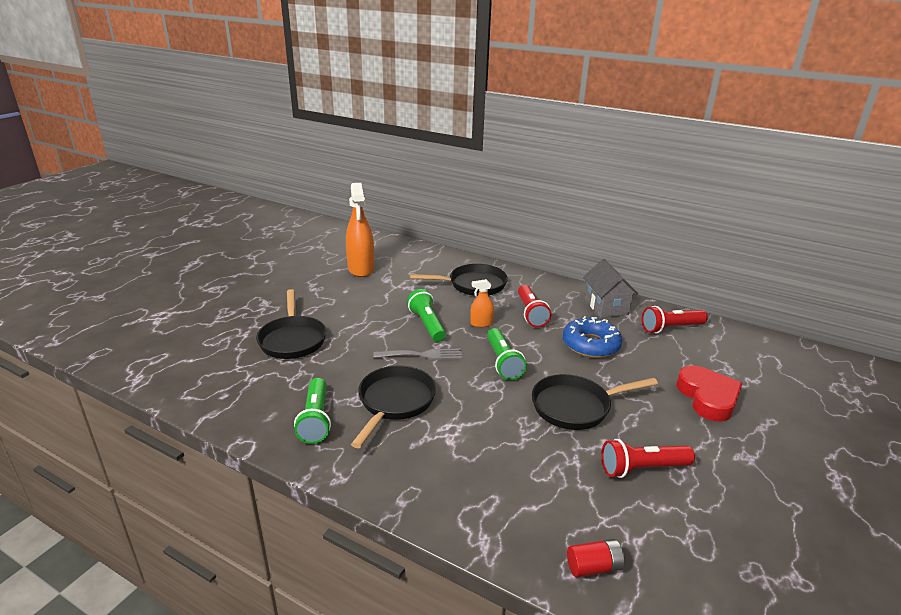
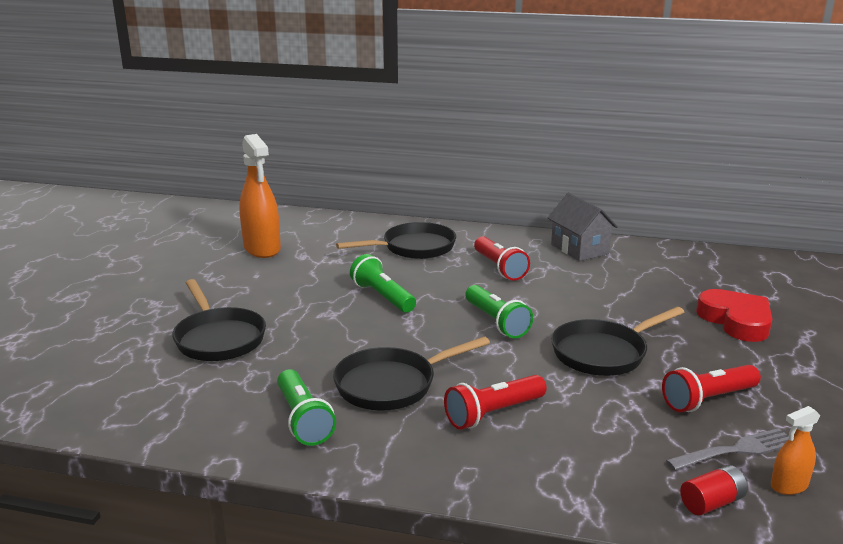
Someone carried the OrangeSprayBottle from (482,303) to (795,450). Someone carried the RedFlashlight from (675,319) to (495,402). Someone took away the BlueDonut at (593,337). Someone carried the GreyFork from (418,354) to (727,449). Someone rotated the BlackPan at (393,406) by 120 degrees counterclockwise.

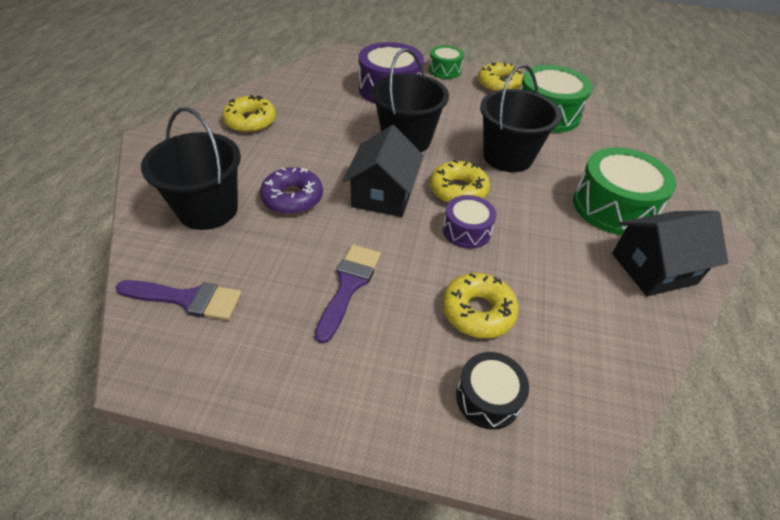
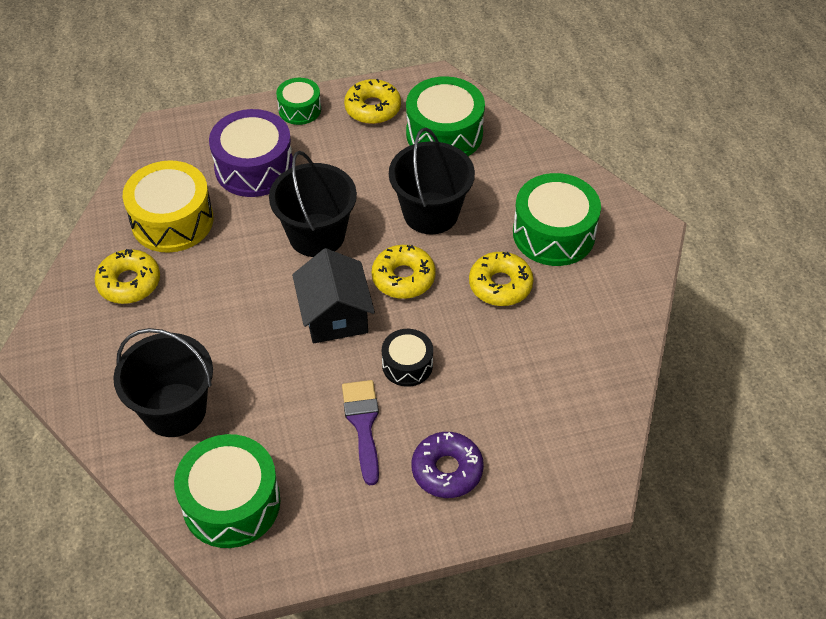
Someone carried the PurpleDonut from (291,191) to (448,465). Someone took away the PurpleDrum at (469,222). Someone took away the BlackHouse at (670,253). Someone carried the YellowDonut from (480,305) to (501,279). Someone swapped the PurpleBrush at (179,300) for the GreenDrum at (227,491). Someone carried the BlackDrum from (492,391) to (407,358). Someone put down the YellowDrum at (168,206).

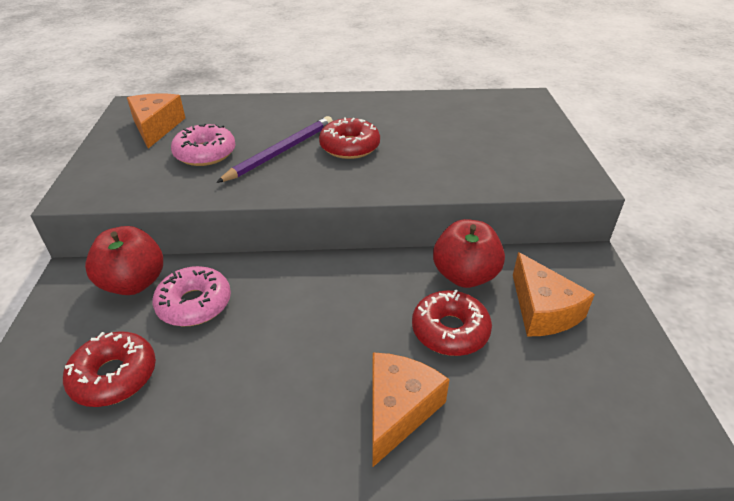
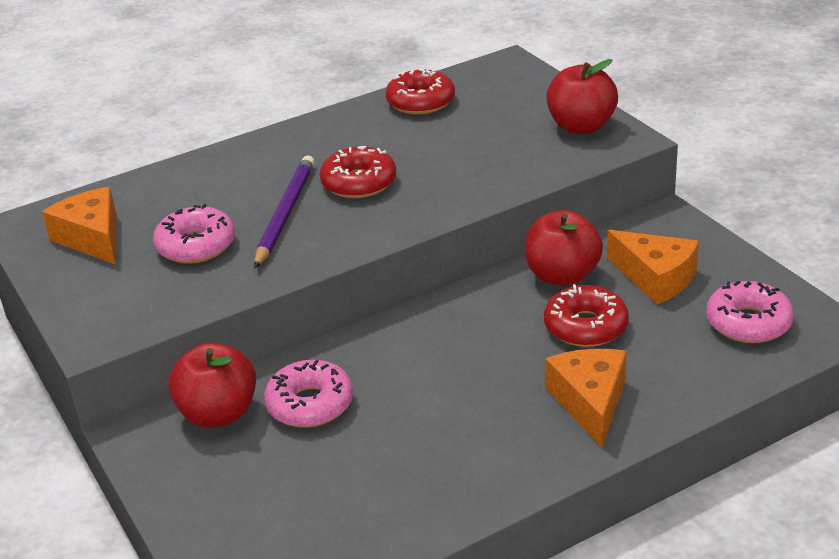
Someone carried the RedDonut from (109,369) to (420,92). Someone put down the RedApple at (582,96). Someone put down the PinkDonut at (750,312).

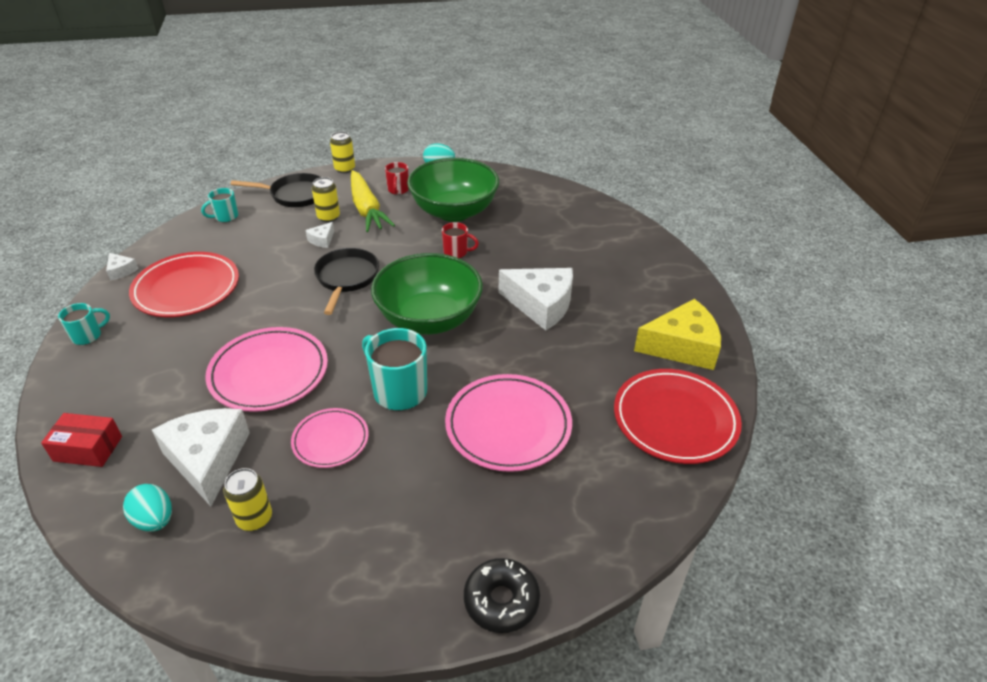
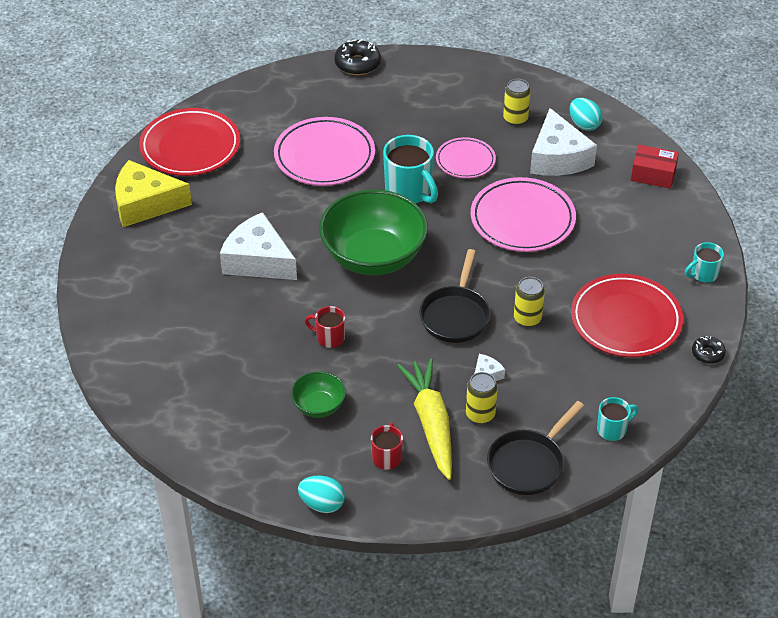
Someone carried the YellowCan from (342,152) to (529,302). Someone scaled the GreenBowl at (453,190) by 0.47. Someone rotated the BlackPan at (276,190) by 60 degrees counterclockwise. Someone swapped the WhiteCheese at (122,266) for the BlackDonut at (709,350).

- _TASK DESCRIPTION_
Could you copy the data above exactly, leaving the pictures out?

- _WRITTEN SOLUTION_
Someone carried the OrangeSprayBottle from (482,303) to (795,450). Someone carried the RedFlashlight from (675,319) to (495,402). Someone took away the BlueDonut at (593,337). Someone carried the GreyFork from (418,354) to (727,449). Someone rotated the BlackPan at (393,406) by 120 degrees counterclockwise.

Someone carried the PurpleDonut from (291,191) to (448,465). Someone took away the PurpleDrum at (469,222). Someone took away the BlackHouse at (670,253). Someone carried the YellowDonut from (480,305) to (501,279). Someone swapped the PurpleBrush at (179,300) for the GreenDrum at (227,491). Someone carried the BlackDrum from (492,391) to (407,358). Someone put down the YellowDrum at (168,206).

Someone carried the RedDonut from (109,369) to (420,92). Someone put down the RedApple at (582,96). Someone put down the PinkDonut at (750,312).

Someone carried the YellowCan from (342,152) to (529,302). Someone scaled the GreenBowl at (453,190) by 0.47. Someone rotated the BlackPan at (276,190) by 60 degrees counterclockwise. Someone swapped the WhiteCheese at (122,266) for the BlackDonut at (709,350).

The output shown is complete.